==== SUPPLIED INFORMATION ====

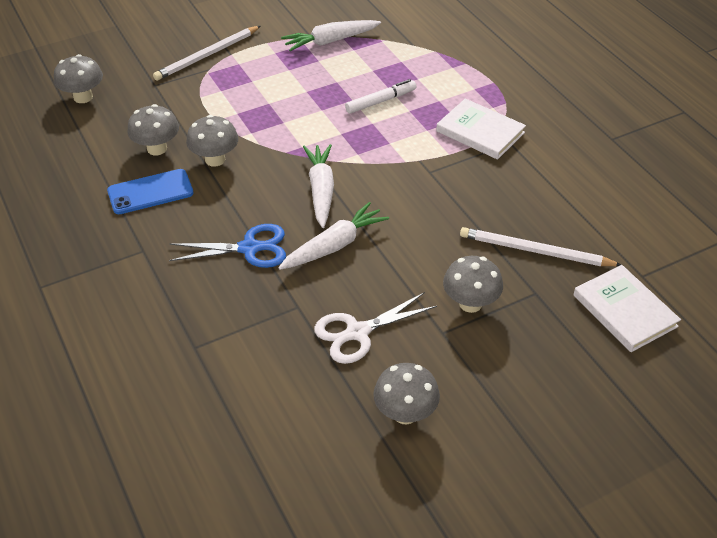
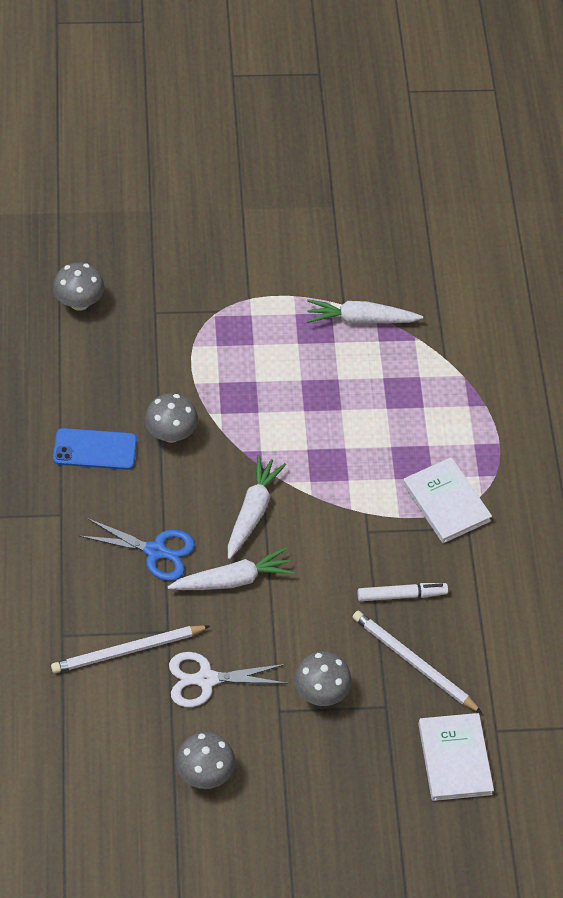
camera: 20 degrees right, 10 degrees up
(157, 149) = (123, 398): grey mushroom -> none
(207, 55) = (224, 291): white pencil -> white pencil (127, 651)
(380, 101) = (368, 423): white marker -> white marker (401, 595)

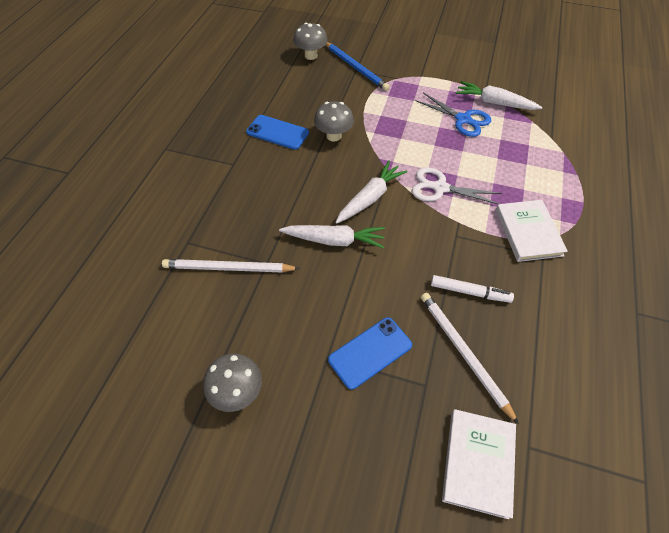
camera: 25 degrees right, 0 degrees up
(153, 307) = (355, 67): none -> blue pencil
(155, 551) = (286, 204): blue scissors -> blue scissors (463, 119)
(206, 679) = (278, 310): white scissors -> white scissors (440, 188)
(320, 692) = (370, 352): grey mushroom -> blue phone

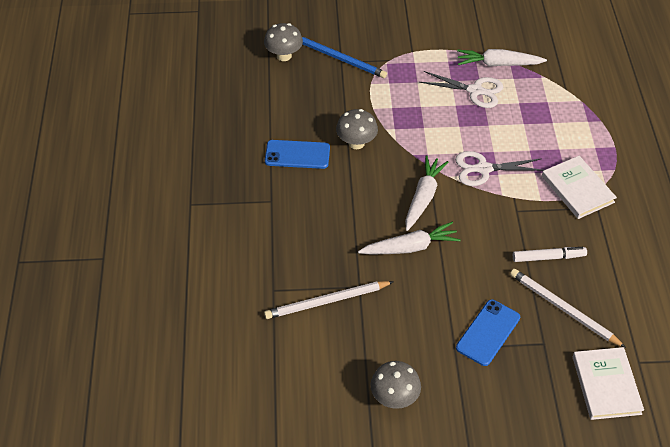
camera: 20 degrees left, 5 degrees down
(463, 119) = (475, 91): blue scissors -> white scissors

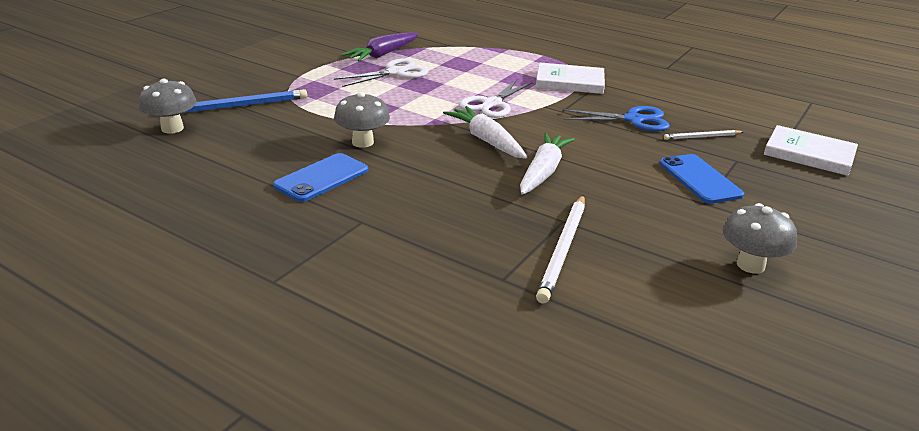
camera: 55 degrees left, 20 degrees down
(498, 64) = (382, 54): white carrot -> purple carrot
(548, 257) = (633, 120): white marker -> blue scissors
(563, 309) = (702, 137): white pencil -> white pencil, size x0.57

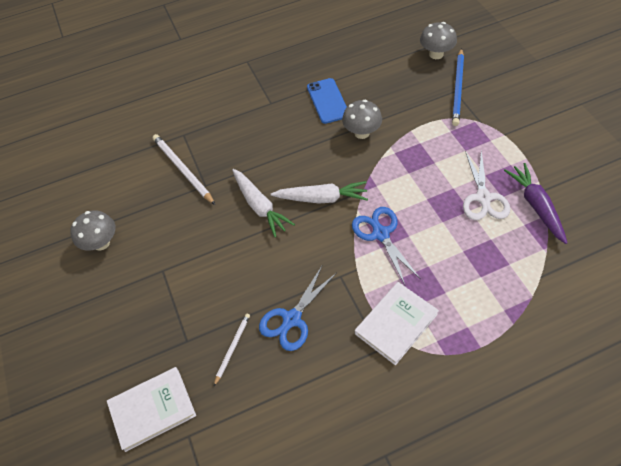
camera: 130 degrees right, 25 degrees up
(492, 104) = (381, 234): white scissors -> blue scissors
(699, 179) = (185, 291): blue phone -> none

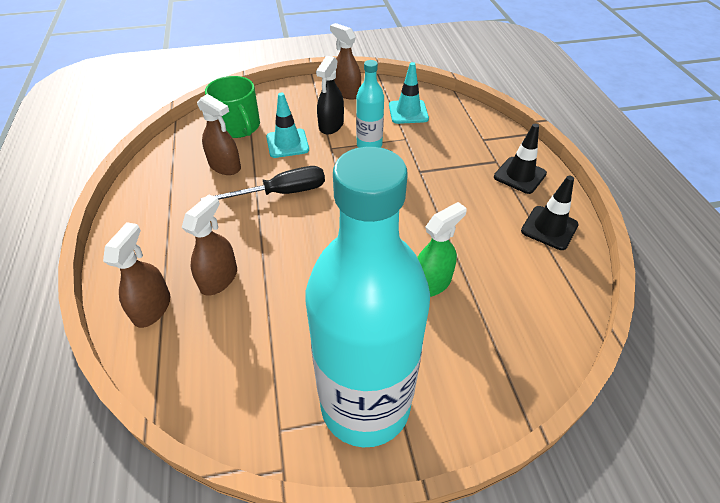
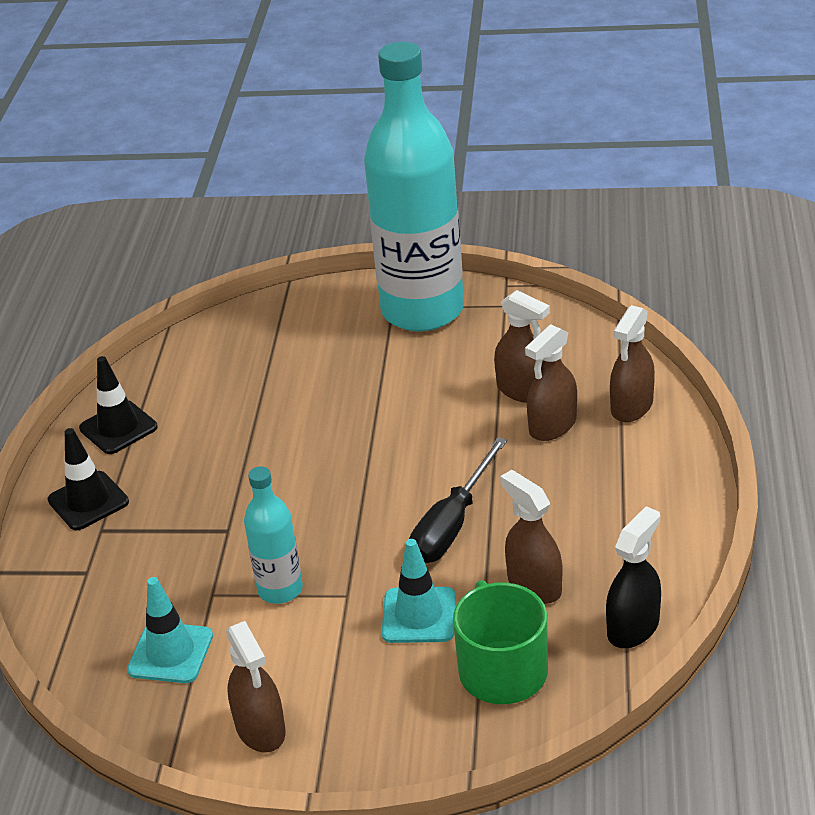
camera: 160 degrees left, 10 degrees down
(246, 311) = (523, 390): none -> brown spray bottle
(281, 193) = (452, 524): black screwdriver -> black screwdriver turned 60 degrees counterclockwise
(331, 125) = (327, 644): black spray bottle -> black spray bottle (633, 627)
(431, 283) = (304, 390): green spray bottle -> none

====
==== SUPPLIED INFORMATION ====

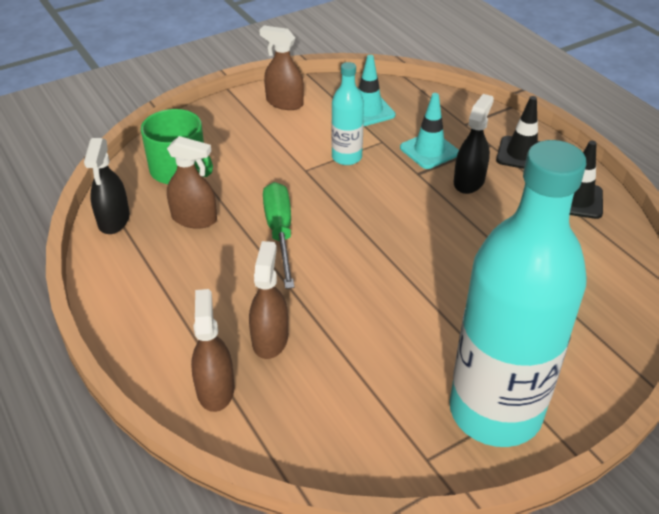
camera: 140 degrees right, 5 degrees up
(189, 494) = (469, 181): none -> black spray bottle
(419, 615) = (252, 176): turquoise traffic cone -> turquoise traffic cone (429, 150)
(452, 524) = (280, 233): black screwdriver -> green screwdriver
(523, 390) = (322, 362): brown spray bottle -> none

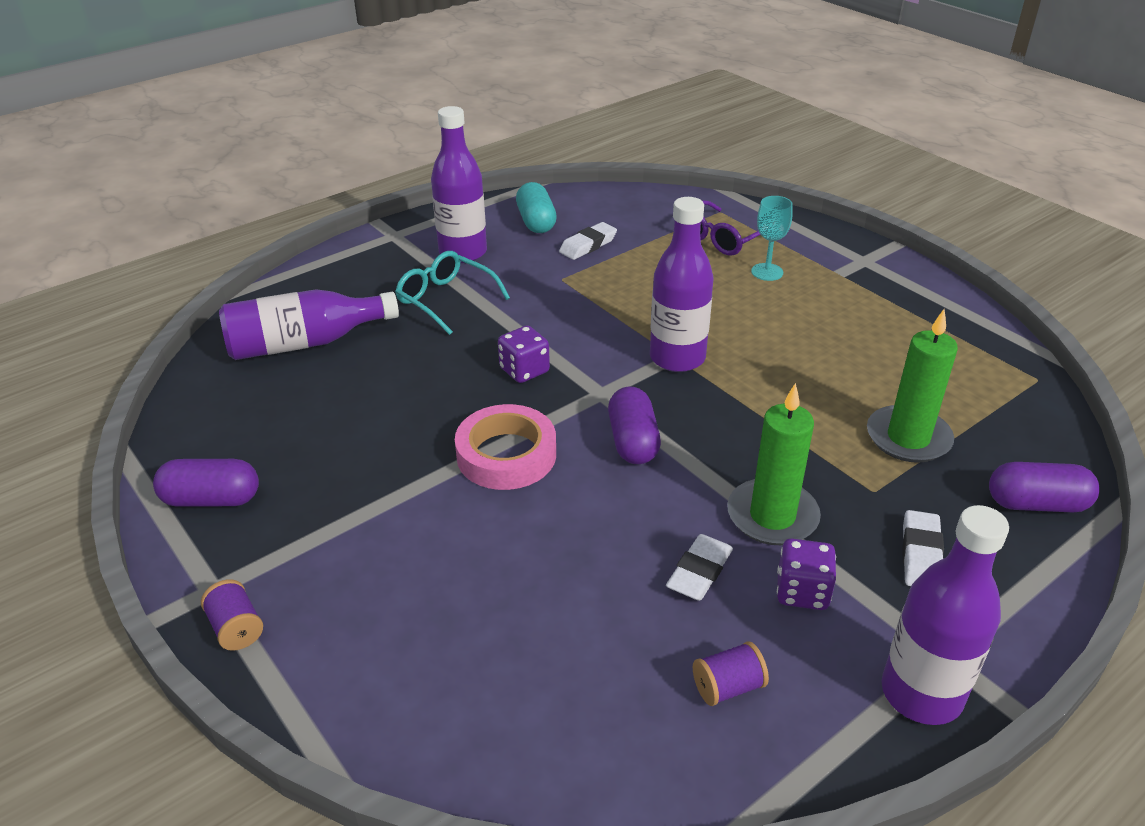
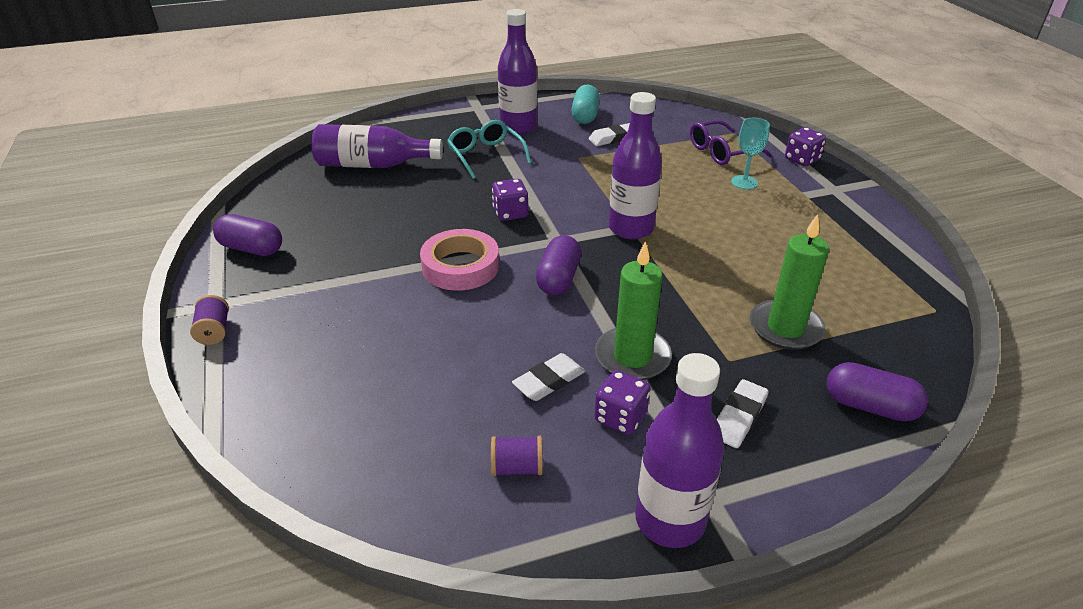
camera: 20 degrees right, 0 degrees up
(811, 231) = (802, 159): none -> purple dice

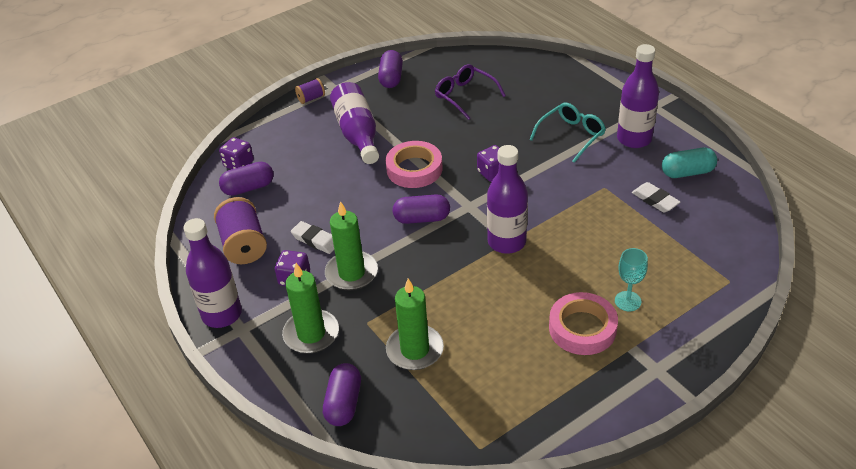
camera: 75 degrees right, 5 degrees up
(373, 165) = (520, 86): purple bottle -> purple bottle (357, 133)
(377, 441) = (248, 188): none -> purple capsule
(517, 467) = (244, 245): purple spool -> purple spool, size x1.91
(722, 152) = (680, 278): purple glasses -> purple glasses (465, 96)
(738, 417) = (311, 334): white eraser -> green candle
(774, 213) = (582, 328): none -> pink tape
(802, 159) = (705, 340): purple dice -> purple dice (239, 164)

====

# [TRY IT]
Return the span of lines in the data above that opens at the line with "camera: 160 degrees left, 10 degrees down" and closes at the line with "(431, 283) = (304, 390): green", exactly, ends included, nothing else.

# [SOLUTION FOR THIS EXERCISE]
camera: 160 degrees left, 10 degrees down
(246, 311) = (523, 390): none -> brown spray bottle
(281, 193) = (452, 524): black screwdriver -> black screwdriver turned 60 degrees counterclockwise
(331, 125) = (327, 644): black spray bottle -> black spray bottle (633, 627)
(431, 283) = (304, 390): green spray bottle -> none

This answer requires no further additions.